*** Block opens ***
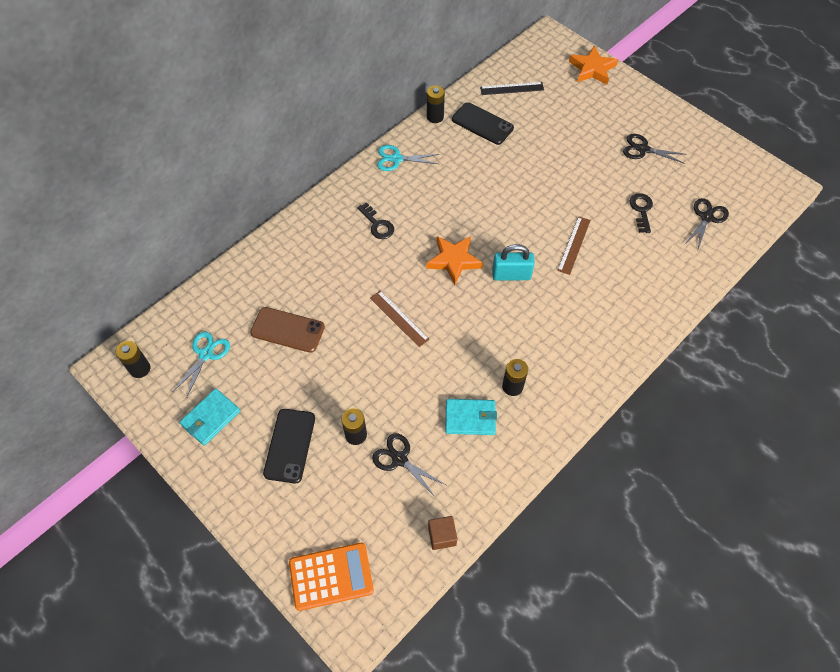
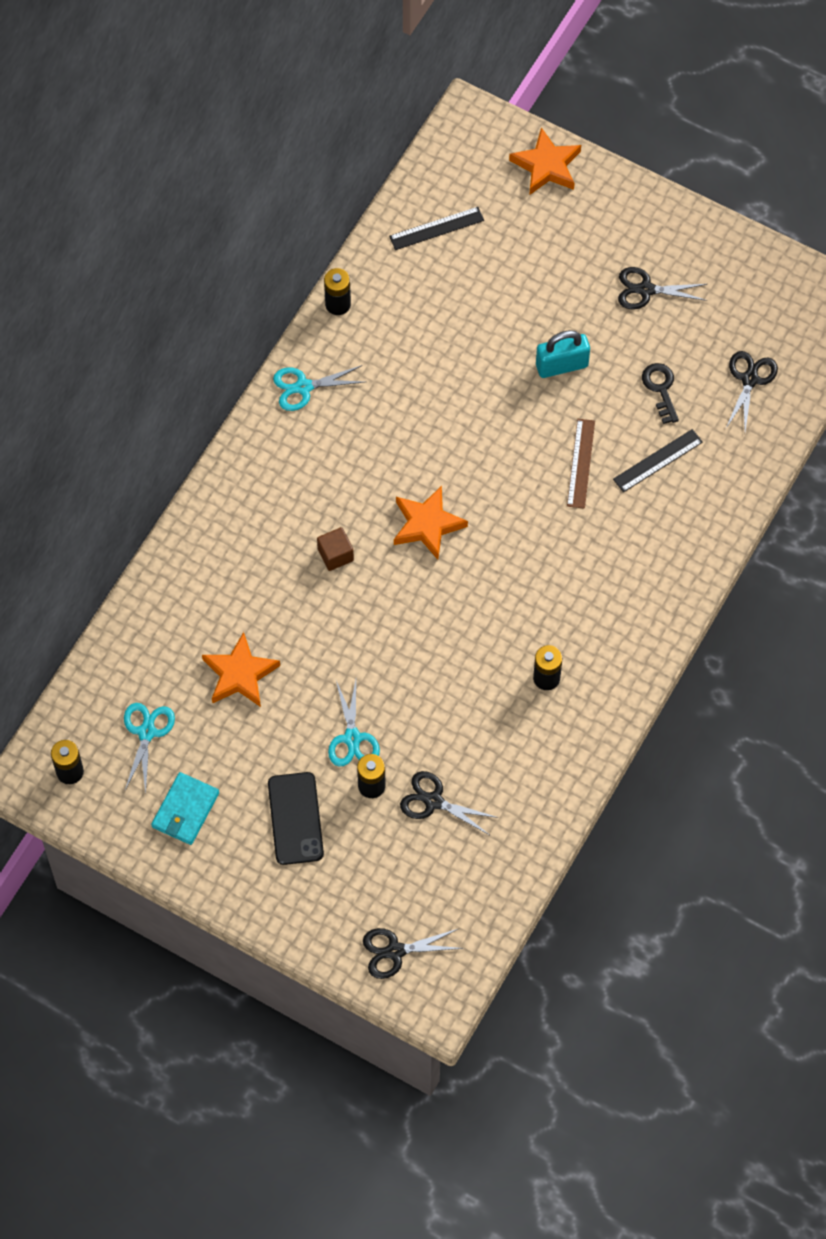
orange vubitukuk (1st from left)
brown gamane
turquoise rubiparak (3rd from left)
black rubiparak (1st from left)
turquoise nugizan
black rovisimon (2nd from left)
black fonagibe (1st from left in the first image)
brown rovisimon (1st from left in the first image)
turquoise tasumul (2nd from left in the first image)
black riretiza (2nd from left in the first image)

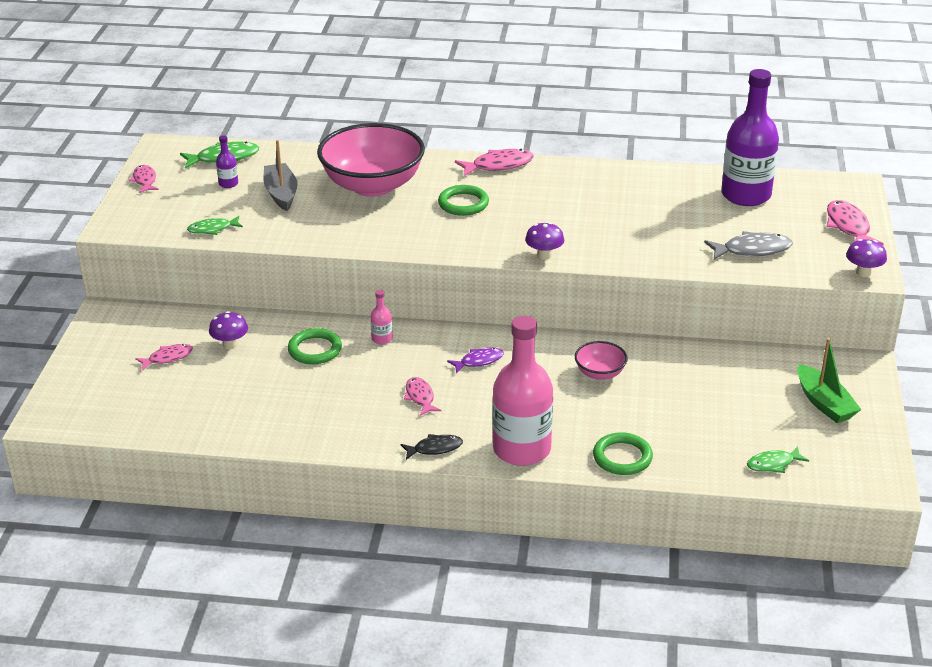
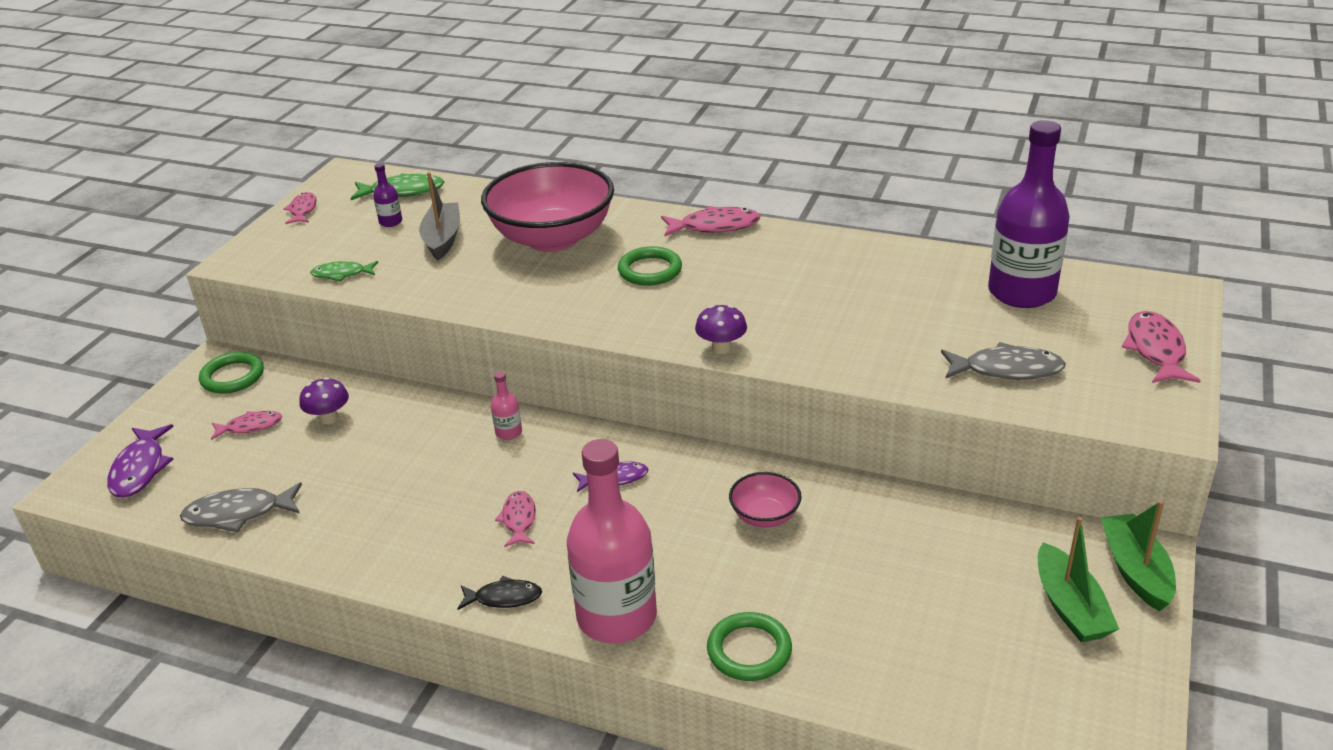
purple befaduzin (1st from left)
grey befaduzin (1st from left)
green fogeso (1st from left)
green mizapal (2nd from left)
green befaduzin (3rd from left in the first image)
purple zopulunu (3rd from left in the first image)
*** Block closes ***
**What is required:** Write out the data above in full and exactly, but not the pictures.

**Your solution:**
orange vubitukuk (1st from left)
brown gamane
turquoise rubiparak (3rd from left)
black rubiparak (1st from left)
turquoise nugizan
black rovisimon (2nd from left)
black fonagibe (1st from left in the first image)
brown rovisimon (1st from left in the first image)
turquoise tasumul (2nd from left in the first image)
black riretiza (2nd from left in the first image)

purple befaduzin (1st from left)
grey befaduzin (1st from left)
green fogeso (1st from left)
green mizapal (2nd from left)
green befaduzin (3rd from left in the first image)
purple zopulunu (3rd from left in the first image)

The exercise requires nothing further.